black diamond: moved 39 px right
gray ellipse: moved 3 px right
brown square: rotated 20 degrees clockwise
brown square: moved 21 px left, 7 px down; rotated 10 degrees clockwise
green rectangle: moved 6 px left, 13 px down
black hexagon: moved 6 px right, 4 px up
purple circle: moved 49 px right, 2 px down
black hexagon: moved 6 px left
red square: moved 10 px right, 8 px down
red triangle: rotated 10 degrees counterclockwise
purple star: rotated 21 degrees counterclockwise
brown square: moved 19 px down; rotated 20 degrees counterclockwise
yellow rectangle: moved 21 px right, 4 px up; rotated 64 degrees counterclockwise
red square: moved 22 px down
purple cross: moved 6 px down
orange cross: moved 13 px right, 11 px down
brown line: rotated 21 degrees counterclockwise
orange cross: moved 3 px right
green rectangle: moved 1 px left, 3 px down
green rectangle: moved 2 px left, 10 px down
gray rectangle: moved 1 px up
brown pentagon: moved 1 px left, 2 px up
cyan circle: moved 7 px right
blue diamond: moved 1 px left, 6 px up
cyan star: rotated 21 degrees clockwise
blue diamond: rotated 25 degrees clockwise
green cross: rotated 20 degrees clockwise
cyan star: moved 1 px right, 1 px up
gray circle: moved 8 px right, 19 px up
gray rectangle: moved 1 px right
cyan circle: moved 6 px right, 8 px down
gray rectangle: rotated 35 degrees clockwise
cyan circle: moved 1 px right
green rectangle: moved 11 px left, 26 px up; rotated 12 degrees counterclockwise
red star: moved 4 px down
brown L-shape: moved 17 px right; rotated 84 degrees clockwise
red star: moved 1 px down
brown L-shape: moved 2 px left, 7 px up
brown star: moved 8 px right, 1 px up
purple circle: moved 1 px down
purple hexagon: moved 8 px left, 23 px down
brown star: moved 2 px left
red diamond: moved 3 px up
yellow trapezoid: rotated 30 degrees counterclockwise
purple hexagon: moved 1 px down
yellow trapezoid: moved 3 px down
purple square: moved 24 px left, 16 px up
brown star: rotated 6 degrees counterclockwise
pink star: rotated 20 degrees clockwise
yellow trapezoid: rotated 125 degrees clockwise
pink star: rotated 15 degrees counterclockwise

──────────

### Условие задания
Представьте записи с самого начала до строки с «green rectangle: moved 6 px left, 13 px down» включительно в виде JSON-списка строк, где каждой строке записей соответствует одна строка списка. Пустые строки не включайте.

### Ожидаемый ответ
[
  "black diamond: moved 39 px right",
  "gray ellipse: moved 3 px right",
  "brown square: rotated 20 degrees clockwise",
  "brown square: moved 21 px left, 7 px down; rotated 10 degrees clockwise",
  "green rectangle: moved 6 px left, 13 px down"
]